*** Opening Input records ***
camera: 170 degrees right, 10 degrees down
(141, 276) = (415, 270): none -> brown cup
*** Closing Input records ***
*** Opening Input records ***
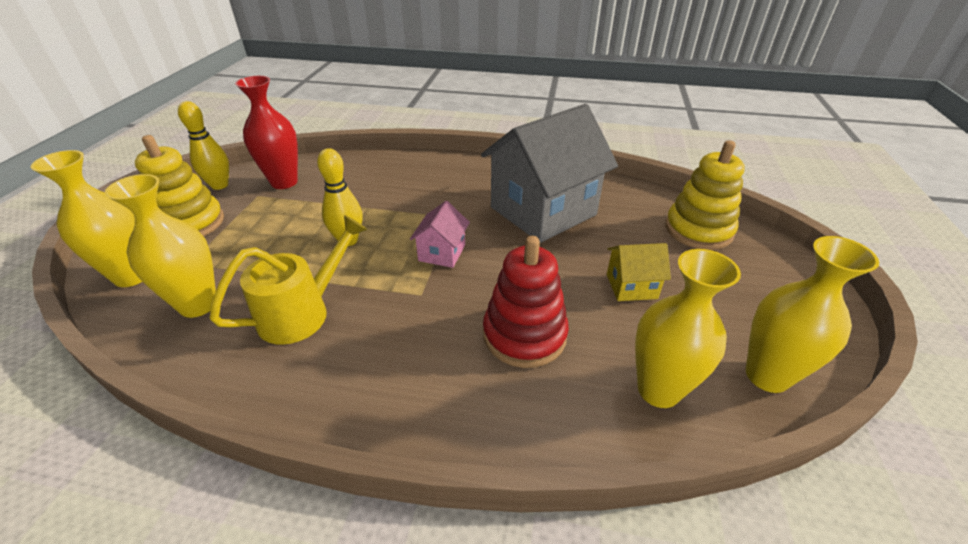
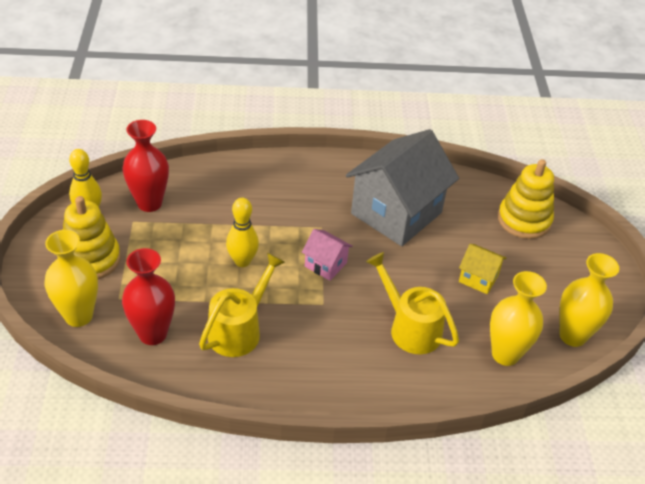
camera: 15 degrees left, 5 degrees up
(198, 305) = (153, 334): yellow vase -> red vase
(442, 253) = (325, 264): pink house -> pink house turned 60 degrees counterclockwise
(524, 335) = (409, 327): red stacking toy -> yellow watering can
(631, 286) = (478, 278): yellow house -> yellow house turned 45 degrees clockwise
*** Closing Input records ***
*** Opening Input records ***
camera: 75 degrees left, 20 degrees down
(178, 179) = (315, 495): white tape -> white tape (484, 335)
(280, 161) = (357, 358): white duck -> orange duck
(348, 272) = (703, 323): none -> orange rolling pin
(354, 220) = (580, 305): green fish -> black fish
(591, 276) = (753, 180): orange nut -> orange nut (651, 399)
*** Closing Input records ***
Aim of the exercise: Check the records above and copy each line that has the string "left".

Answer area:
camera: 15 degrees left, 5 degrees up
camera: 75 degrees left, 20 degrees down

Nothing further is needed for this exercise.